Record excerpts -
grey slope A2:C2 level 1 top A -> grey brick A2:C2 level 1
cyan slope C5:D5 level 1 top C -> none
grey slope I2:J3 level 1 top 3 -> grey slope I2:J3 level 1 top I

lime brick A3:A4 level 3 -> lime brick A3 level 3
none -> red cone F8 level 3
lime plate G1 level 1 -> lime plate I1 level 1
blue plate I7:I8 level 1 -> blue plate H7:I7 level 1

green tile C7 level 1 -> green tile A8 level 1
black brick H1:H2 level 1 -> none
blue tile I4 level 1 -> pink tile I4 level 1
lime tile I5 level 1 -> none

---

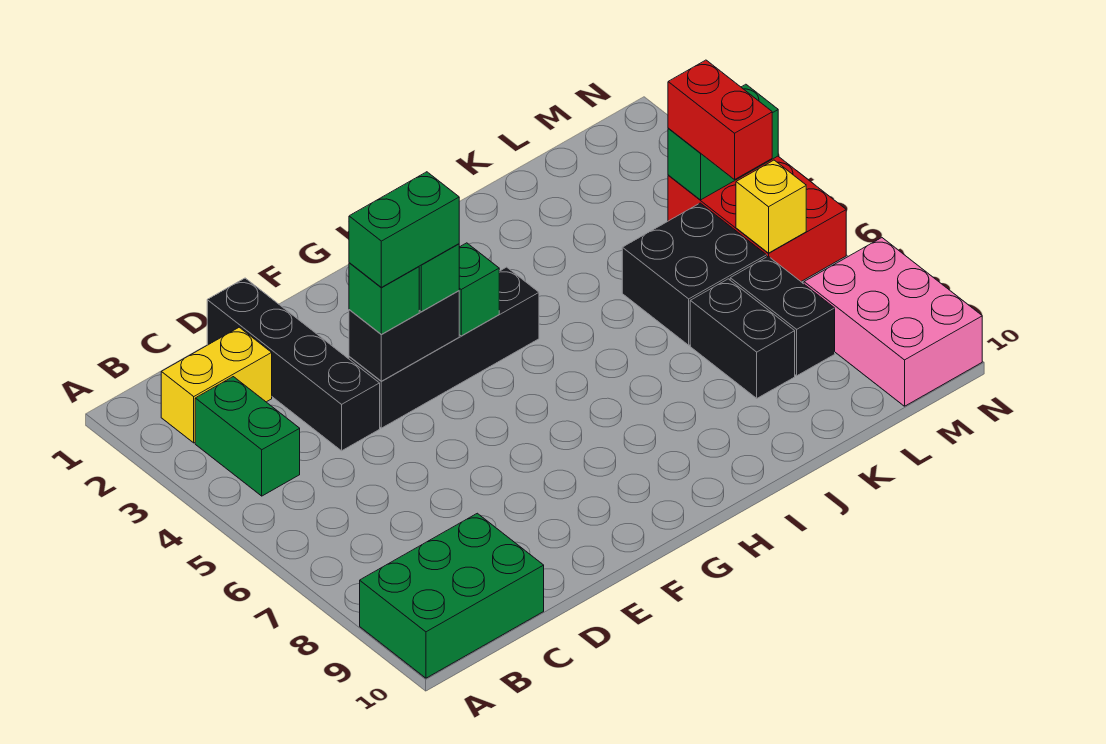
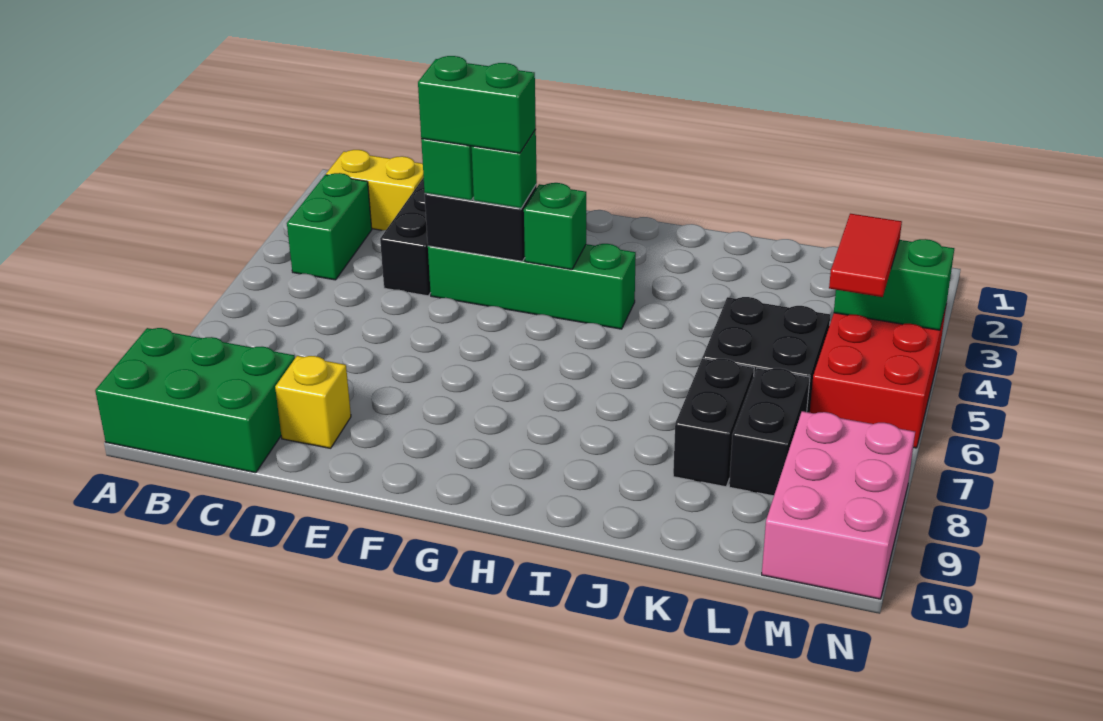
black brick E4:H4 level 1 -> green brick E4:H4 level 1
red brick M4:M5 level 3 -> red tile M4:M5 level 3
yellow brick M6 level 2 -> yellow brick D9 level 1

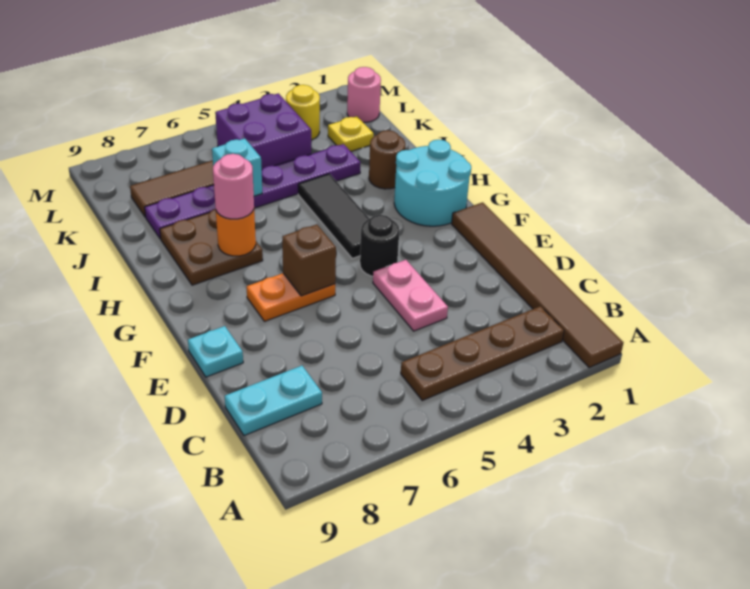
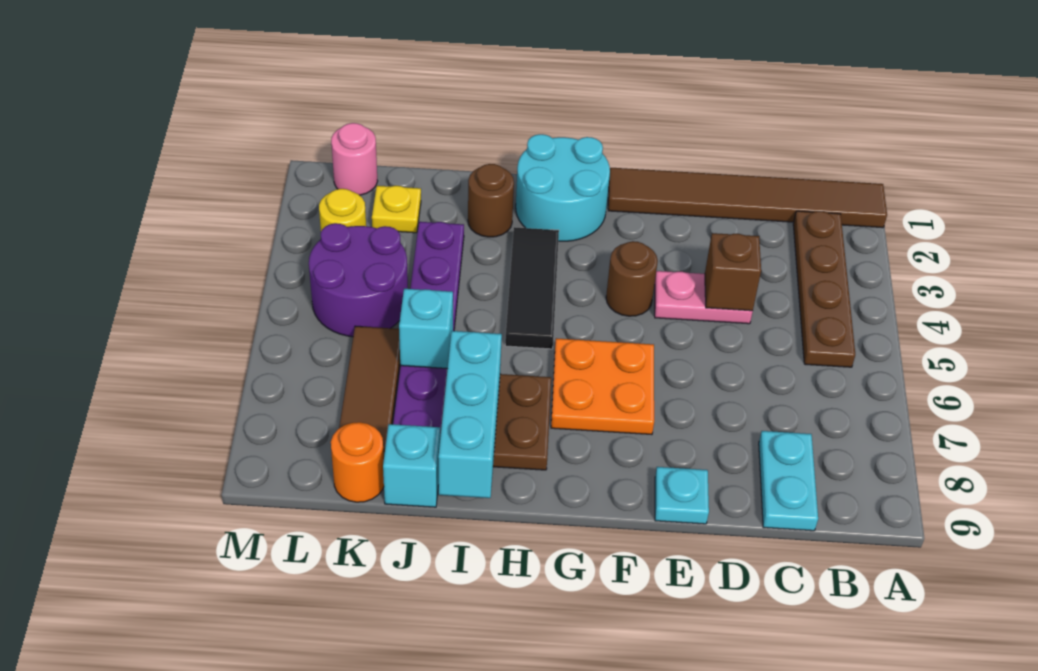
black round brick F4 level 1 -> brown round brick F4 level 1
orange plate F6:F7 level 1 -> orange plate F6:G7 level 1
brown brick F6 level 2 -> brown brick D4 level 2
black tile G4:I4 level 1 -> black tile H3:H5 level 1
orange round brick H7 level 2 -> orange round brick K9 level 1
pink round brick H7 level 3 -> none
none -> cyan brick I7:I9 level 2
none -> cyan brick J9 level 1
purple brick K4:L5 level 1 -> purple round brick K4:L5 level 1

Task statement - Taking the material above, extract exactly and only the lines from the line with "black tile G4:I4" to the line with "purple brick K4:L5", inclusive of both.

Response -
black tile G4:I4 level 1 -> black tile H3:H5 level 1
orange round brick H7 level 2 -> orange round brick K9 level 1
pink round brick H7 level 3 -> none
none -> cyan brick I7:I9 level 2
none -> cyan brick J9 level 1
purple brick K4:L5 level 1 -> purple round brick K4:L5 level 1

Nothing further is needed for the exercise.